→ Activity: Where a line below has the string "white" in it, include it in the count, and give that count alone.

[Source records]
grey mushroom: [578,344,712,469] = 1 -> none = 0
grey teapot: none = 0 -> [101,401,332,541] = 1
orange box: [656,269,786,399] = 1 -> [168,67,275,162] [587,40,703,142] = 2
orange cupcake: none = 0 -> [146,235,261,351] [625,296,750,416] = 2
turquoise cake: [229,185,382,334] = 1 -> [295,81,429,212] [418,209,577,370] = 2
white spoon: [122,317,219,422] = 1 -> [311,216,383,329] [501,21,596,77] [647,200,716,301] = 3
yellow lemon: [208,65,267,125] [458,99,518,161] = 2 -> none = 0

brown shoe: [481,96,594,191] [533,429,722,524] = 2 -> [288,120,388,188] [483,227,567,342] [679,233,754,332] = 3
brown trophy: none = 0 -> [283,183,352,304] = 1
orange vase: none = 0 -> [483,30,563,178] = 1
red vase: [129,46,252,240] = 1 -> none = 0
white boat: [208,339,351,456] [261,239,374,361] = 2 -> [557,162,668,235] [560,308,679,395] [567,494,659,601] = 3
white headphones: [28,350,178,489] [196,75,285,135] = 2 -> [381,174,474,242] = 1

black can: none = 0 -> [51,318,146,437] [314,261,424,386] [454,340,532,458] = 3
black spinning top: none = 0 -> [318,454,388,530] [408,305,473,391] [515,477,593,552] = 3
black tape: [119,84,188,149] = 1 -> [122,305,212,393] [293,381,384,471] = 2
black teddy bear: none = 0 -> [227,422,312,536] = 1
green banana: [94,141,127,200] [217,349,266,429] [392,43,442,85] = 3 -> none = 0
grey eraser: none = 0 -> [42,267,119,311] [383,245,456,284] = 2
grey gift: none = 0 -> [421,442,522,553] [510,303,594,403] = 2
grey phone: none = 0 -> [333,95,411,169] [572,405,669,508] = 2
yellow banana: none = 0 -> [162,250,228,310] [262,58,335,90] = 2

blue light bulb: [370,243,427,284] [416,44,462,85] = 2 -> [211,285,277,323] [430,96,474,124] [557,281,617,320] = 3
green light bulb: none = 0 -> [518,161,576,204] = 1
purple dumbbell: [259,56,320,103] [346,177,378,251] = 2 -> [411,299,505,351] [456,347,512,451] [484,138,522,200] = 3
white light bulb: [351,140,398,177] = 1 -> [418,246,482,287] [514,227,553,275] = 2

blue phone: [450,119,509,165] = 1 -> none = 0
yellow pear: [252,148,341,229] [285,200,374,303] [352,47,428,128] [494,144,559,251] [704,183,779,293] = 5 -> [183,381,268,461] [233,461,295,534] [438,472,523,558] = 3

→ Task output: 4